**RECORDS FOR THIS EXERCISE**

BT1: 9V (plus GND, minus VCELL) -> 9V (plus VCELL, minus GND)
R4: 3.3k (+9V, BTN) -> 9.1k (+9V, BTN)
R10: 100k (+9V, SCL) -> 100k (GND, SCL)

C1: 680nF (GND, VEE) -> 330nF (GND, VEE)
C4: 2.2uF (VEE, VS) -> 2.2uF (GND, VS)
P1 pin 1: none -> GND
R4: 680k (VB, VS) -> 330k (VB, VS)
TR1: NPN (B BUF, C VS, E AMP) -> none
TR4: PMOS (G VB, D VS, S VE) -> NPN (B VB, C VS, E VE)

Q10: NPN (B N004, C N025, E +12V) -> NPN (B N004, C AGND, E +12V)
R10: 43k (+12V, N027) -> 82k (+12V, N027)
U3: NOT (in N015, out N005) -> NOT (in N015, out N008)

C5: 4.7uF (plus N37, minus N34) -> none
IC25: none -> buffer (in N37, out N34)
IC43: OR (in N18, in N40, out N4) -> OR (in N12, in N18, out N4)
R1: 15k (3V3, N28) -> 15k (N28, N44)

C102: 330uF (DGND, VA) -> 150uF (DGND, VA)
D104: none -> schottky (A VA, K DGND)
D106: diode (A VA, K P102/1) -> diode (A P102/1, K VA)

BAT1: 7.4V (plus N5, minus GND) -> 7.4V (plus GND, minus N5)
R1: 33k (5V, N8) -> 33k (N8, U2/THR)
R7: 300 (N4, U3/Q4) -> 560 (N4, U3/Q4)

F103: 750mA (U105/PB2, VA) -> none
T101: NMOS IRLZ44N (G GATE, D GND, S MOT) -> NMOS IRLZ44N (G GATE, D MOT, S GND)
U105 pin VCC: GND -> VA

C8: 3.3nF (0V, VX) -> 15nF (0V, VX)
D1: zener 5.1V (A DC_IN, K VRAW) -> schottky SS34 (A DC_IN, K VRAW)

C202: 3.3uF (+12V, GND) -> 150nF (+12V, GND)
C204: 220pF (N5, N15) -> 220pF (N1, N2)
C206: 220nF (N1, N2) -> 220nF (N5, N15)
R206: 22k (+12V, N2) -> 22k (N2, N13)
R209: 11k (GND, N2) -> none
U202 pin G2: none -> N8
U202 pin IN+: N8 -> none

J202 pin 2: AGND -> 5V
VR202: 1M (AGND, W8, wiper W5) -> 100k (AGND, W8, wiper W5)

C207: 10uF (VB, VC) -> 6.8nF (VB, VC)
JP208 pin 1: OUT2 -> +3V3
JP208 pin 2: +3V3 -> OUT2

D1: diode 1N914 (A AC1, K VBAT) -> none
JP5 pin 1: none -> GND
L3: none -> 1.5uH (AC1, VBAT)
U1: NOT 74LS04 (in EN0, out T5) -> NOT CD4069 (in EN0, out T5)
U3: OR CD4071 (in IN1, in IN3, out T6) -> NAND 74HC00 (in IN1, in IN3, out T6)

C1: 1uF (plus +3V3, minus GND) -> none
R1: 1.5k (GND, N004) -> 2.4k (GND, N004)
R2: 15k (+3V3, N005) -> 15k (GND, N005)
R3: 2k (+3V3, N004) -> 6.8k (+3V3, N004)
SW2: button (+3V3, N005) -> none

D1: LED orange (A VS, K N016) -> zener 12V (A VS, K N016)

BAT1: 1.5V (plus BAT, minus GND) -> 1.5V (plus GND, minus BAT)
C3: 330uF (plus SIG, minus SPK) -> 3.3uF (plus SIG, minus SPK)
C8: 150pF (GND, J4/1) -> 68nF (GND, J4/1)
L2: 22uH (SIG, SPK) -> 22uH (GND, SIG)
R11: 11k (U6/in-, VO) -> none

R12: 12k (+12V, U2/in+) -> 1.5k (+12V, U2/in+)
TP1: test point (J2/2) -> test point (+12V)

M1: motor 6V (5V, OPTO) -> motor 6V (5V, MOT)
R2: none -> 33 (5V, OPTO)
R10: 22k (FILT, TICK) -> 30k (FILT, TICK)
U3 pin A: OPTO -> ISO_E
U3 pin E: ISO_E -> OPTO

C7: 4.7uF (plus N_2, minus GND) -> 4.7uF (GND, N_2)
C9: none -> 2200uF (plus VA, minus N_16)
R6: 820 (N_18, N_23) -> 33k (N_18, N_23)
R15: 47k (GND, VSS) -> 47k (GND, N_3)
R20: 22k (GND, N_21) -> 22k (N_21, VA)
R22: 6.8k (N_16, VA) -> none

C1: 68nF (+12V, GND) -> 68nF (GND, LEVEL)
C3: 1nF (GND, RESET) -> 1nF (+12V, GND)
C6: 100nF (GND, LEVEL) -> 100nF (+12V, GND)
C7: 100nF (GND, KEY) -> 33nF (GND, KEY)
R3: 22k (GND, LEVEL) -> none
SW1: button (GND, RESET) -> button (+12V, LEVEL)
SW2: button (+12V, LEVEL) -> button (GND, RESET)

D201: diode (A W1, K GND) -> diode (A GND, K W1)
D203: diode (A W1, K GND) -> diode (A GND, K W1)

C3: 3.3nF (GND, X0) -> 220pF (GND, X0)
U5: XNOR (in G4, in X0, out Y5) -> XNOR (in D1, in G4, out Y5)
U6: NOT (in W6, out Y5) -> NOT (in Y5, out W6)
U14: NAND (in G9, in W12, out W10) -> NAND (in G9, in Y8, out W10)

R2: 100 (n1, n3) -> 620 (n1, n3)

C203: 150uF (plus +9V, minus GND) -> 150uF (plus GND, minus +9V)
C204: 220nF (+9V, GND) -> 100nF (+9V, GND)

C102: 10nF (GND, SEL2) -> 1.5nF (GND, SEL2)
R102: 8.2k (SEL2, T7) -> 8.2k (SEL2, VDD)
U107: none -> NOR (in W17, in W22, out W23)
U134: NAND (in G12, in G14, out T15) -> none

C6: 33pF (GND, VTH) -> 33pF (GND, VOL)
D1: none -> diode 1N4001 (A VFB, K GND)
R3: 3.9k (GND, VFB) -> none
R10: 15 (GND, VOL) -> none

**TASK BRIEF**
Going back to the entries above, set down exactly the lines that begin at the one with "TR4: PMOS (G" and end at the one with "C102: 330uF (DGND, VA) -> 150uF (DGND, VA)", both included, and nothing else.

**EXERCISE OUTPUT**
TR4: PMOS (G VB, D VS, S VE) -> NPN (B VB, C VS, E VE)

Q10: NPN (B N004, C N025, E +12V) -> NPN (B N004, C AGND, E +12V)
R10: 43k (+12V, N027) -> 82k (+12V, N027)
U3: NOT (in N015, out N005) -> NOT (in N015, out N008)

C5: 4.7uF (plus N37, minus N34) -> none
IC25: none -> buffer (in N37, out N34)
IC43: OR (in N18, in N40, out N4) -> OR (in N12, in N18, out N4)
R1: 15k (3V3, N28) -> 15k (N28, N44)

C102: 330uF (DGND, VA) -> 150uF (DGND, VA)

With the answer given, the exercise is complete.